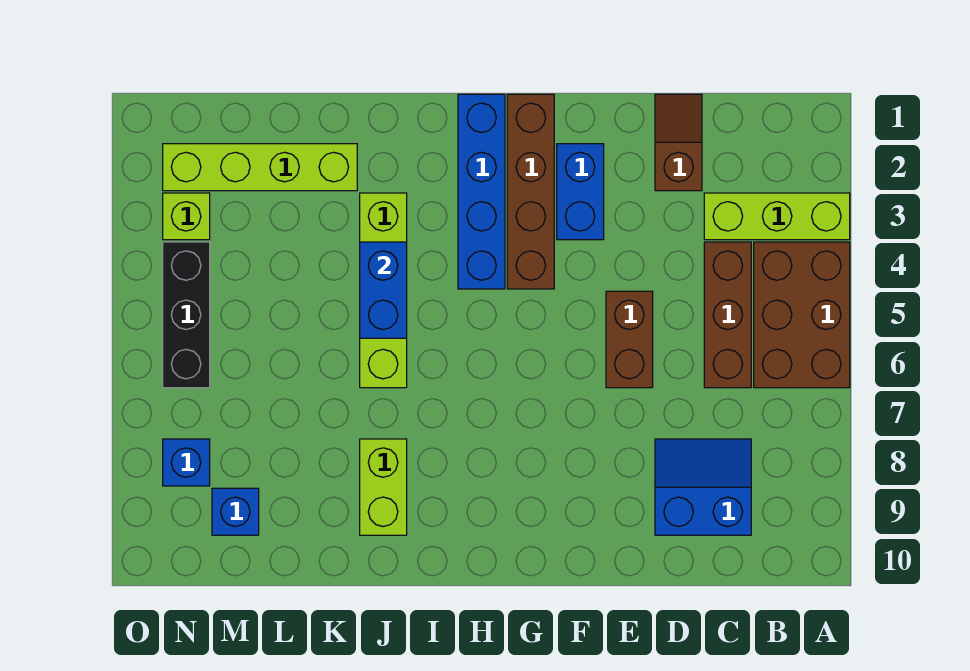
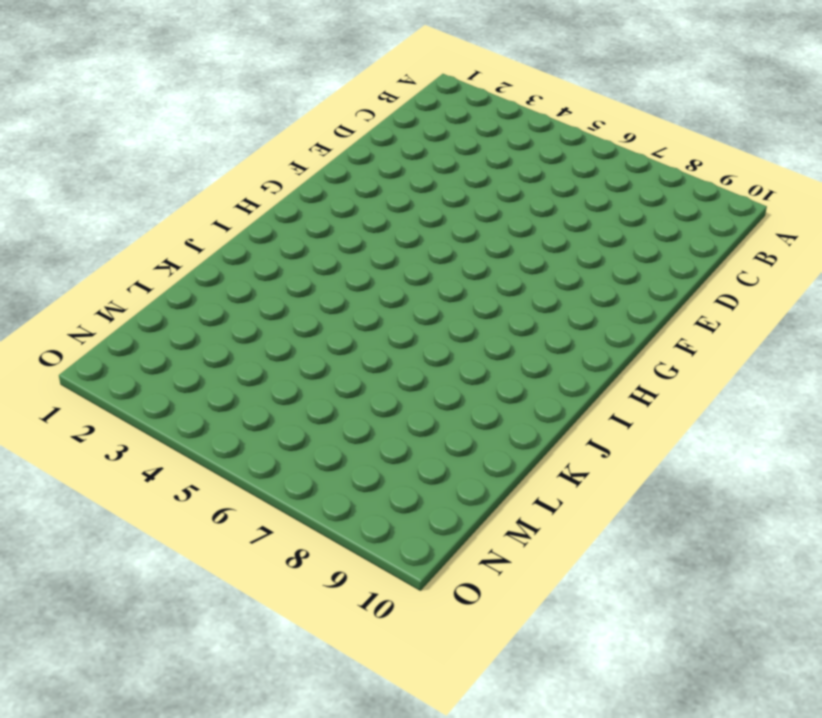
none -> lime brick A3:C3 level 1
none -> brown brick A4:B6 level 1
none -> brown brick C4:C6 level 1

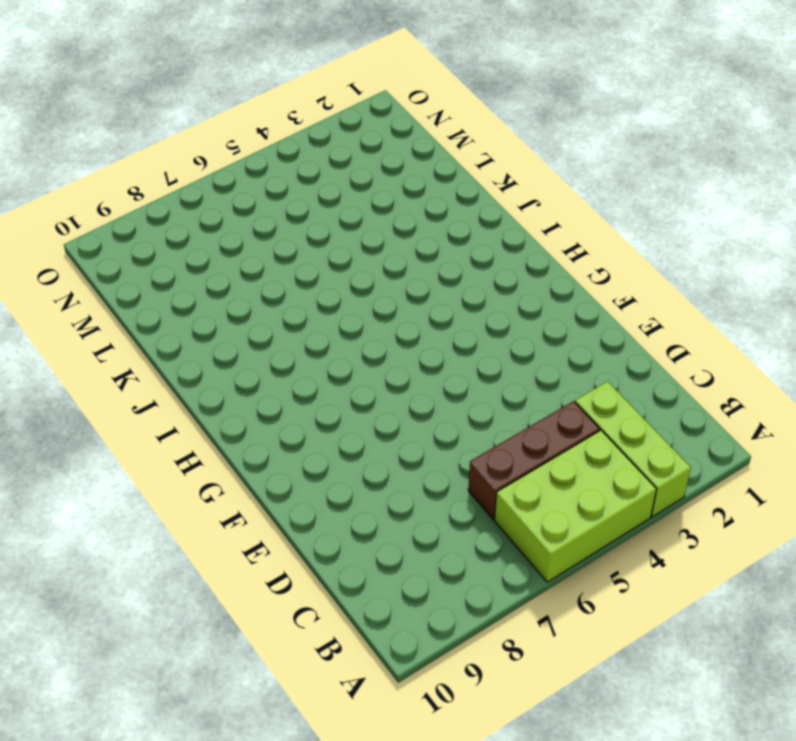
lime brick A4:B6 level 1 -> brown brick A4:B6 level 1
none -> blue slope C8:D9 level 1 top 9
none -> brown slope D1:D2 level 1 top 2
none -> brown brick E5:E6 level 1

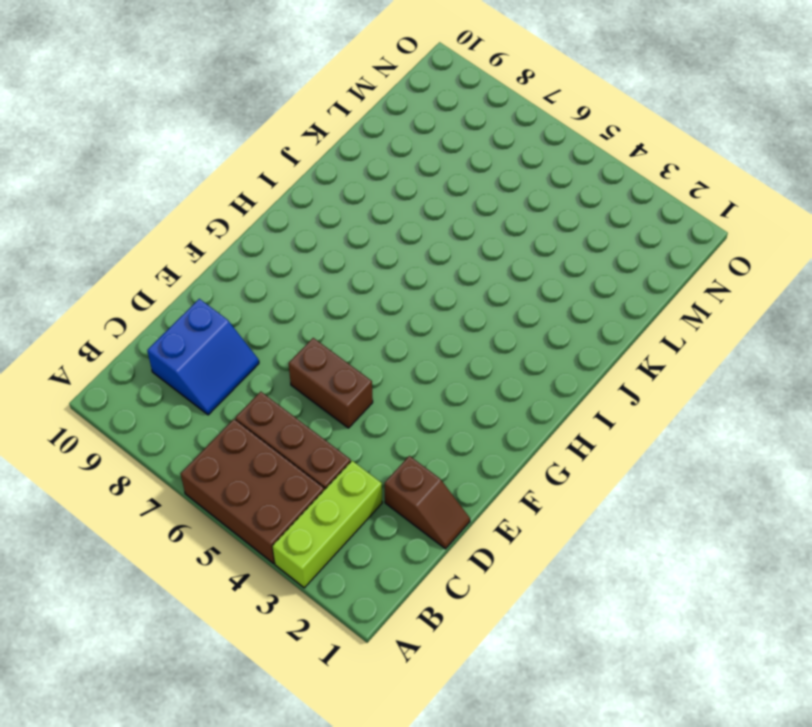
none -> blue brick F2:F3 level 1
none -> brown brick G1:G4 level 1
none -> blue brick H1:H4 level 1

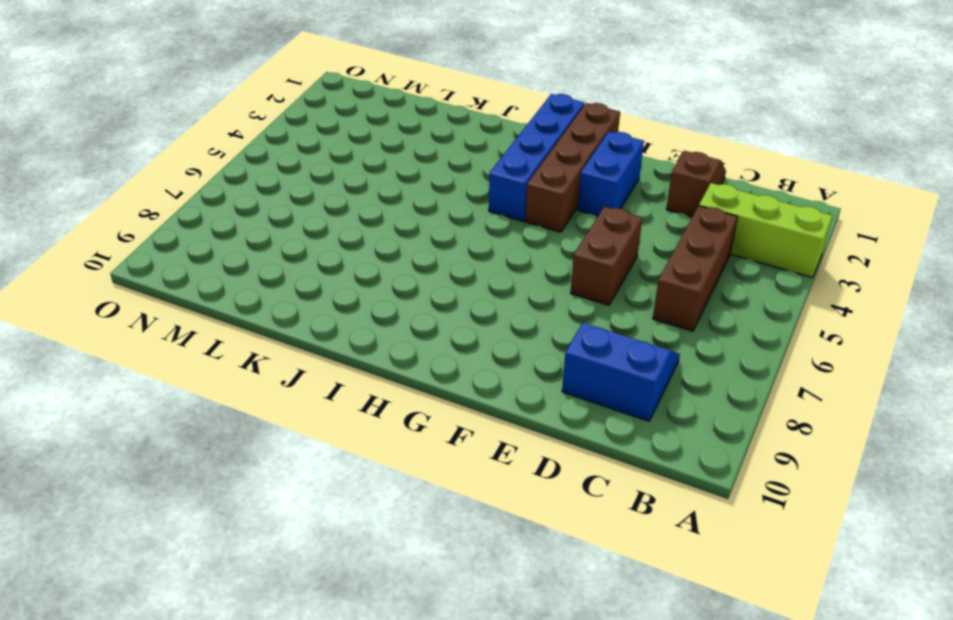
none -> brown brick A4:B6 level 1
none -> lime brick J3:J6 level 1
none -> lime brick J8:J9 level 1

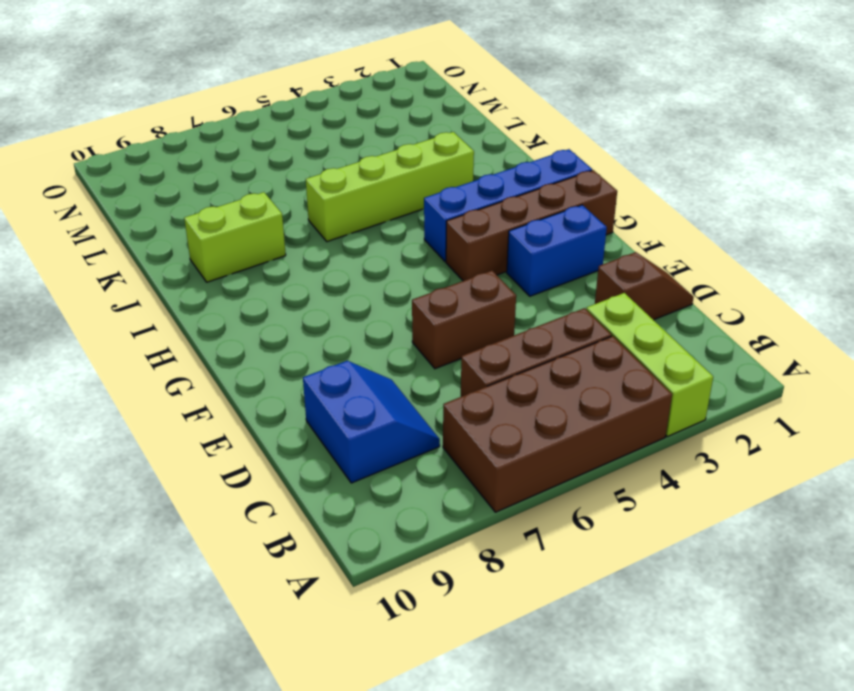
brown brick A4:B7 level 1 -> brown brick A4:B6 level 1
none -> lime brick K2:N2 level 1
none -> blue brick M9 level 1
none -> lime brick N3 level 1

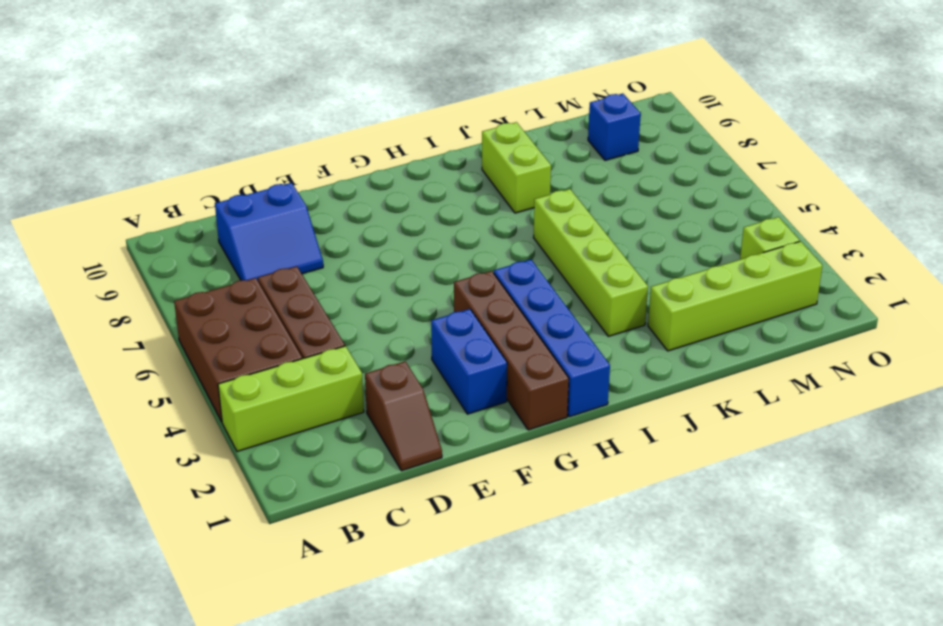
none -> brown brick E5:E6 level 1
none -> black brick N4:N6 level 1
none -> blue brick N8 level 1

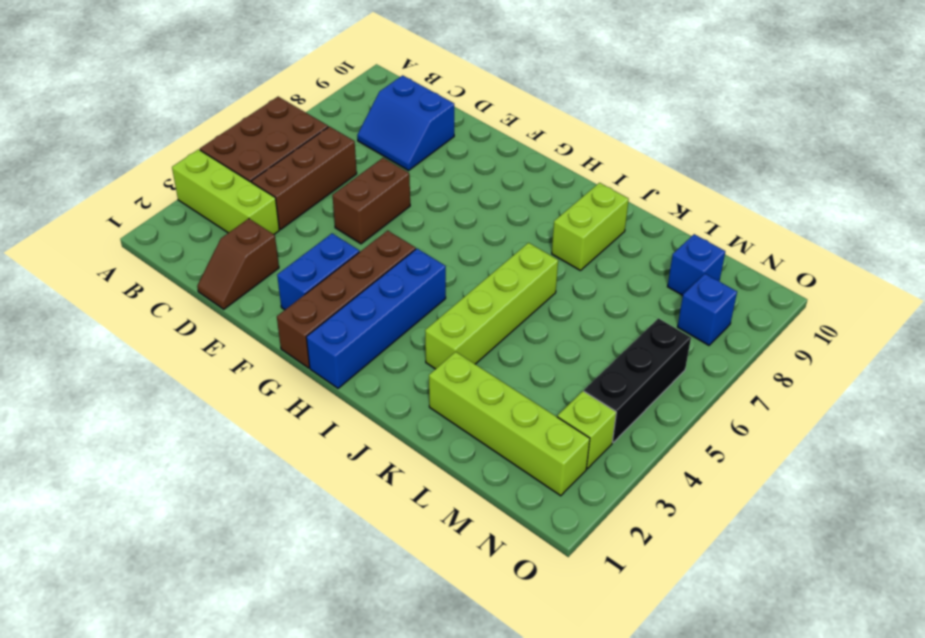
none -> blue brick J4:J5 level 2

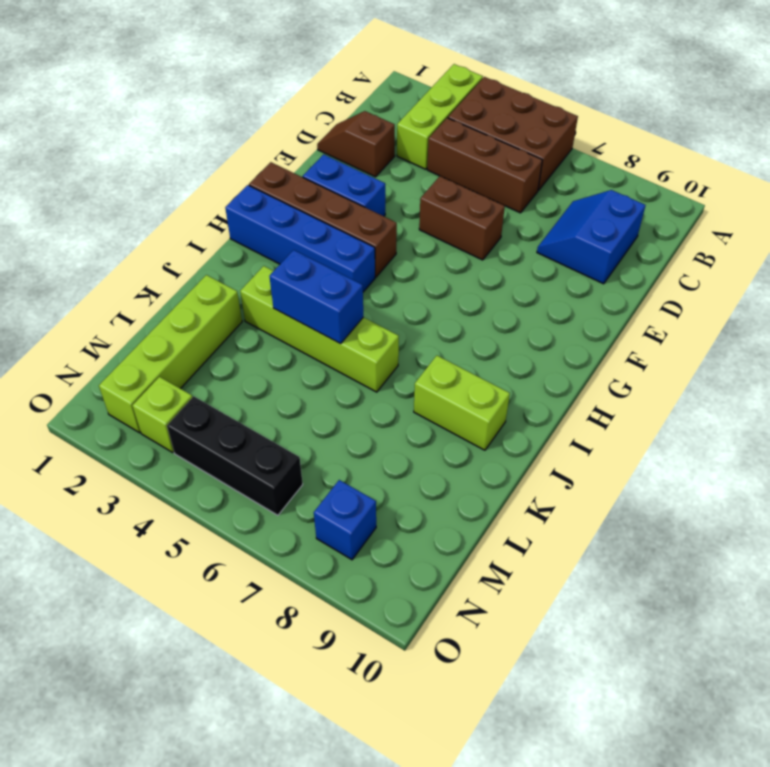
none -> blue brick M9 level 1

◆ **WHAT THE TASK ASKS**
Show all lines from the data that contain "lime".

◆ **RESPONSE TO THE EXERCISE**
none -> lime brick A3:C3 level 1
lime brick A4:B6 level 1 -> brown brick A4:B6 level 1
none -> lime brick J3:J6 level 1
none -> lime brick J8:J9 level 1
none -> lime brick K2:N2 level 1
none -> lime brick N3 level 1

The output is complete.